[The records — start]

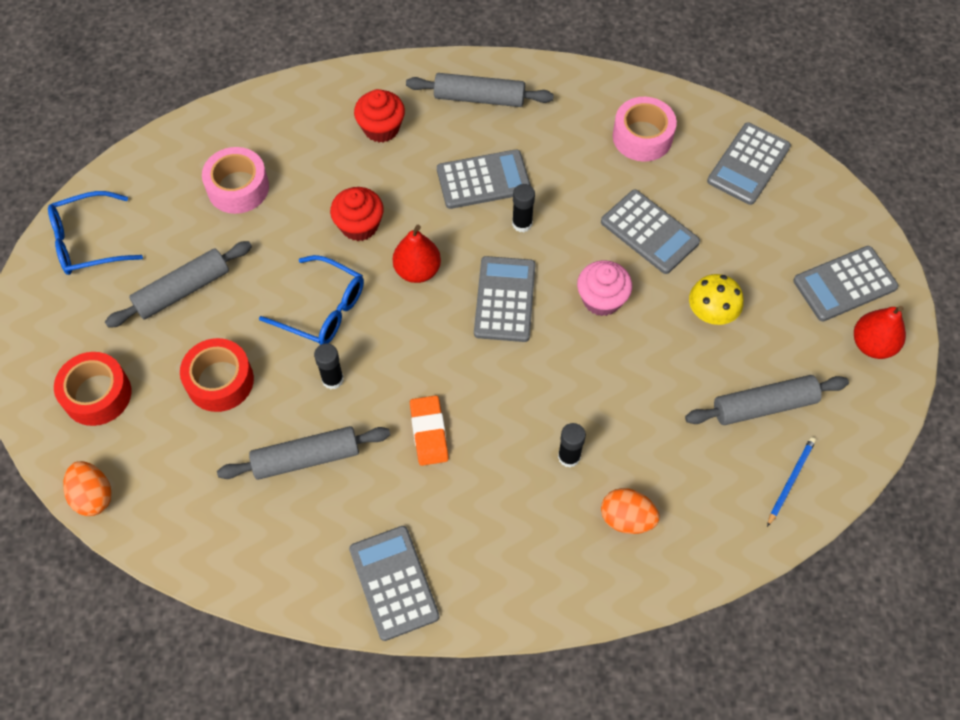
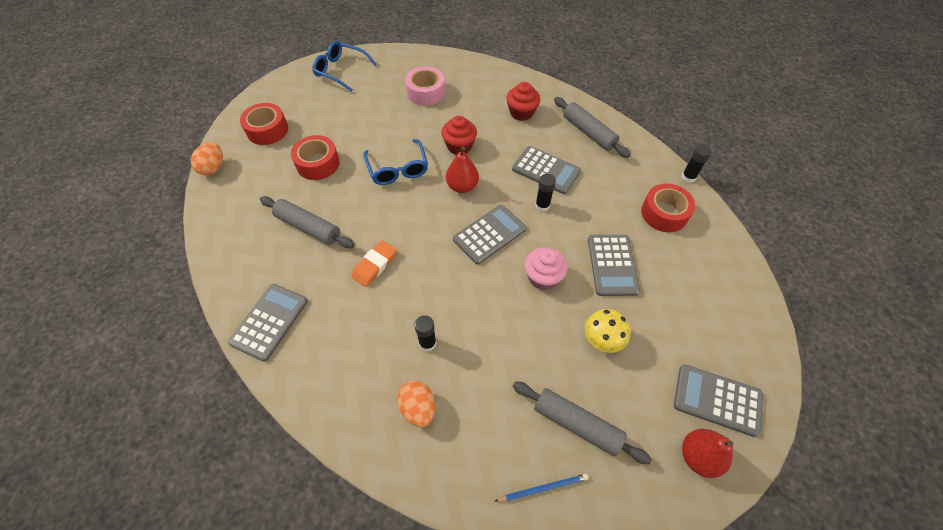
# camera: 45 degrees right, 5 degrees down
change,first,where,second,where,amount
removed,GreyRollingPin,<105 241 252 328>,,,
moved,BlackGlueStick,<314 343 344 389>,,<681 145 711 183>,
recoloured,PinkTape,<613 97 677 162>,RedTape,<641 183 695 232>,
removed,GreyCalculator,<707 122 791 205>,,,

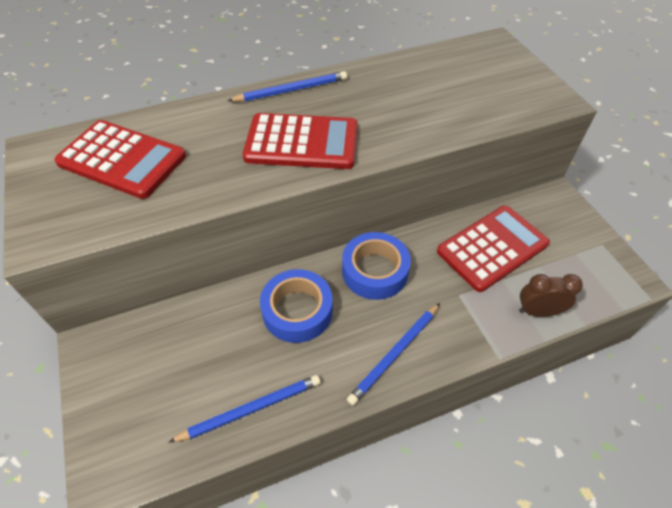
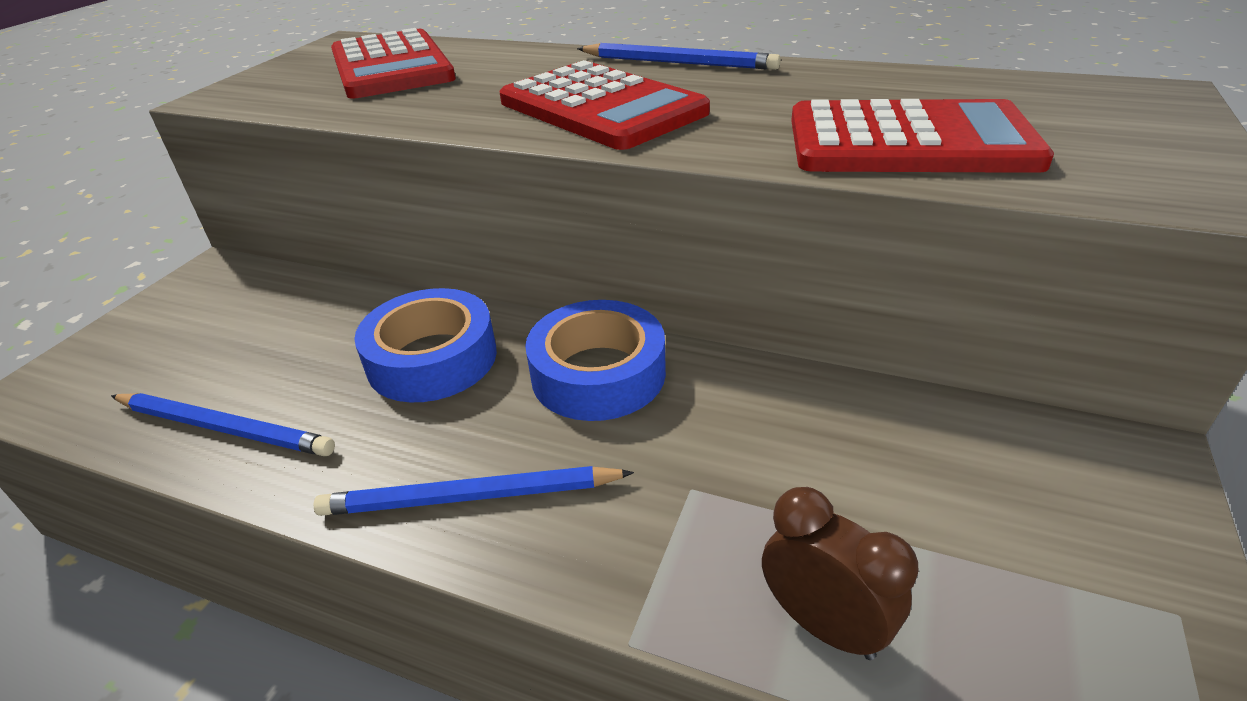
# camera: 45 degrees right, 15 degrees down
change,first,where,second,where,amount
moved,RedCalculator,<437 205 550 292>,,<791 99 1054 173>,

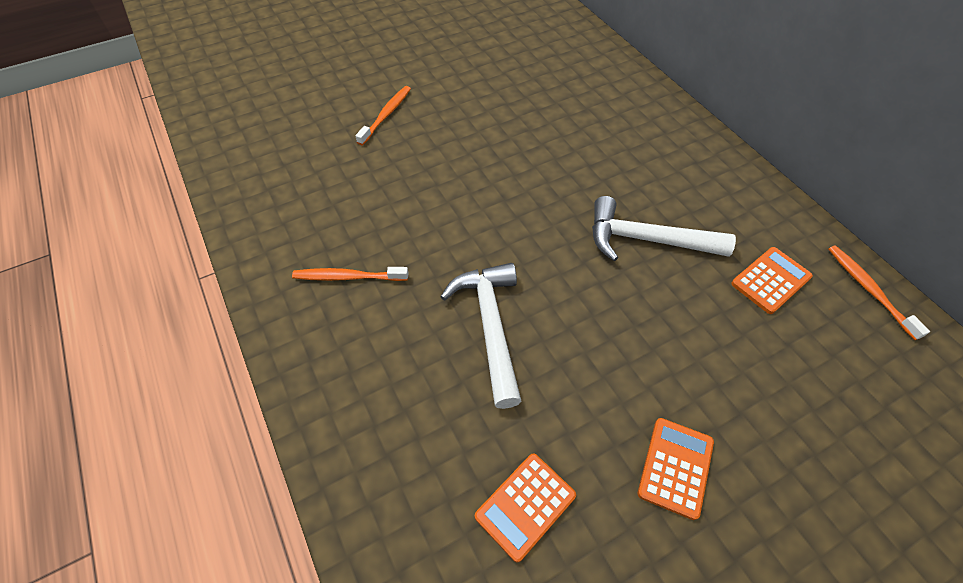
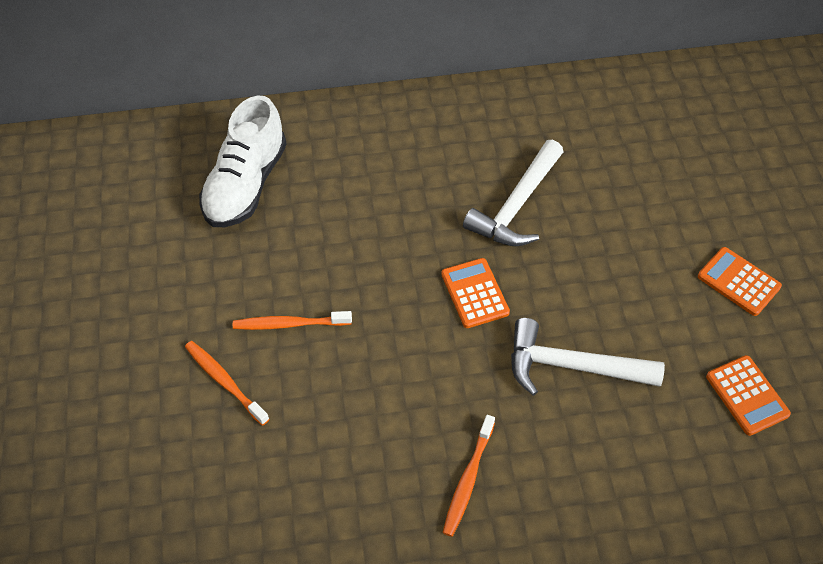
# camera: 70 degrees left, 0 degrees up
change,first,where,second,where,amount
moved,OrangeCalculator,<731 247 813 314>,,<441 258 510 328>,
moved,OrangeToothbrush,<828 245 930 340>,,<233 311 352 330>,
added,,,WhiteShoe,<199 95 287 227>,

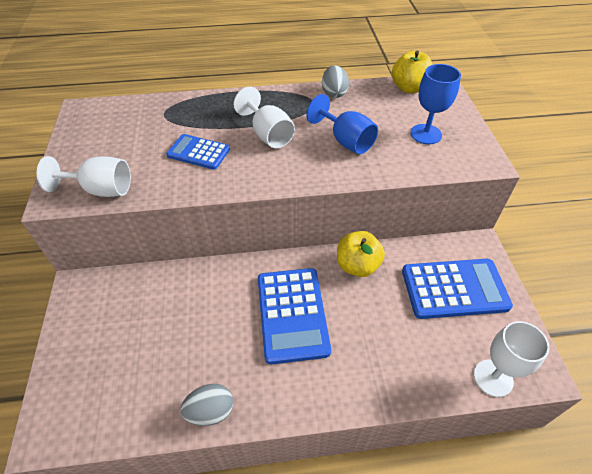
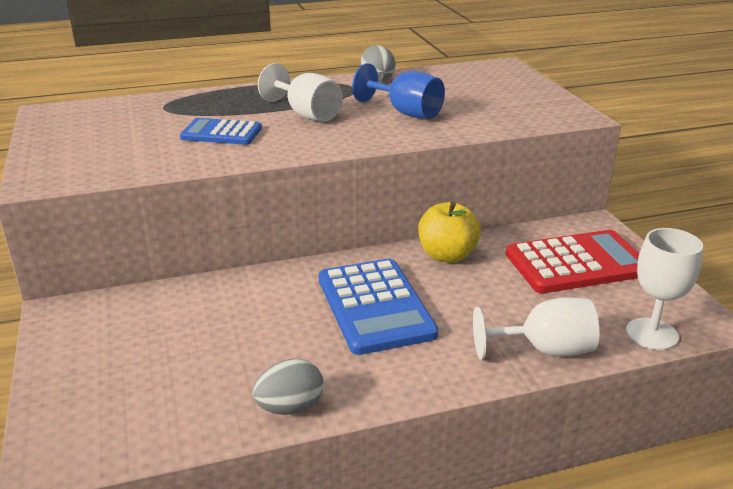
# camera: 10 degrees left, 20 degrees down
change,first,where,second,where,amount
moved,WhiteGoblet,<36 156 131 197>,,<473 297 599 360>,
removed,YellowApple,<392 50 433 93>,,,
recoloured,BlueCalculator,<402 259 513 319>,RedCalculator,<506 230 639 293>,
removed,BlueGoblet,<410 64 461 144>,,,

[The records — finish]

» How to complete this task:
The listing should be transcribed in full, exactly, and without its pictures.

» Exercise solution:
# camera: 45 degrees right, 5 degrees down
change,first,where,second,where,amount
removed,GreyRollingPin,<105 241 252 328>,,,
moved,BlackGlueStick,<314 343 344 389>,,<681 145 711 183>,
recoloured,PinkTape,<613 97 677 162>,RedTape,<641 183 695 232>,
removed,GreyCalculator,<707 122 791 205>,,,

# camera: 45 degrees right, 15 degrees down
change,first,where,second,where,amount
moved,RedCalculator,<437 205 550 292>,,<791 99 1054 173>,

# camera: 70 degrees left, 0 degrees up
change,first,where,second,where,amount
moved,OrangeCalculator,<731 247 813 314>,,<441 258 510 328>,
moved,OrangeToothbrush,<828 245 930 340>,,<233 311 352 330>,
added,,,WhiteShoe,<199 95 287 227>,

# camera: 10 degrees left, 20 degrees down
change,first,where,second,where,amount
moved,WhiteGoblet,<36 156 131 197>,,<473 297 599 360>,
removed,YellowApple,<392 50 433 93>,,,
recoloured,BlueCalculator,<402 259 513 319>,RedCalculator,<506 230 639 293>,
removed,BlueGoblet,<410 64 461 144>,,,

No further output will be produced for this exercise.